● **Information supplied**:
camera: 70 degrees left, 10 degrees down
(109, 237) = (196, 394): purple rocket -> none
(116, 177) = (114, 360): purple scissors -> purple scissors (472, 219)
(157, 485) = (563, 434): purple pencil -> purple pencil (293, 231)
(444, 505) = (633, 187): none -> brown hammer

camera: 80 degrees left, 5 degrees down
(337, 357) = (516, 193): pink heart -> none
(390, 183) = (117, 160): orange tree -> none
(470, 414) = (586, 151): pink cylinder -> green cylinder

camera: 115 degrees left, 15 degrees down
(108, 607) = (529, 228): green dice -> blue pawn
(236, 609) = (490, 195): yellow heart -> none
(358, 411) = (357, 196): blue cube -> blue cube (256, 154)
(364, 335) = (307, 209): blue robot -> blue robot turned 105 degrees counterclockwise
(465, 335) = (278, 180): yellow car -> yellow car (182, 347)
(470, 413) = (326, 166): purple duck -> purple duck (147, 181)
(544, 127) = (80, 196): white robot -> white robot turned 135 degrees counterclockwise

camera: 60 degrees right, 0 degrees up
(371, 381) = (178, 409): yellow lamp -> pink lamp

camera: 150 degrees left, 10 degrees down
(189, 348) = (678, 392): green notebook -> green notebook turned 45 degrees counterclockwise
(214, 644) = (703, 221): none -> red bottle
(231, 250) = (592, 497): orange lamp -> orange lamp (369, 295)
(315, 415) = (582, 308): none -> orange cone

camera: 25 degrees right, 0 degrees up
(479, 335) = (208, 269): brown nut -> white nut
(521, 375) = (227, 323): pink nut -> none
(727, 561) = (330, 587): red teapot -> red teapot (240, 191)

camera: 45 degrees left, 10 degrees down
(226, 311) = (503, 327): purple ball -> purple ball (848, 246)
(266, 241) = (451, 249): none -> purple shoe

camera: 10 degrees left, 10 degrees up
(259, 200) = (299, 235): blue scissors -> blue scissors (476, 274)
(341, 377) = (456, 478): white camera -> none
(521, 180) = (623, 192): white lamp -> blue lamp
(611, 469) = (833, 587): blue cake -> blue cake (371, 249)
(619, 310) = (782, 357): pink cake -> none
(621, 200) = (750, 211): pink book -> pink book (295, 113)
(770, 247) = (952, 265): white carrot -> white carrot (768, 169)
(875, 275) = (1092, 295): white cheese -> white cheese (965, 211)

● **Work request**: Reproduce verbatim only the lines from the one holding "(621, 200) = (750, 211): pink" through the end of the records.

● **Answer box**:
(621, 200) = (750, 211): pink book -> pink book (295, 113)
(770, 247) = (952, 265): white carrot -> white carrot (768, 169)
(875, 275) = (1092, 295): white cheese -> white cheese (965, 211)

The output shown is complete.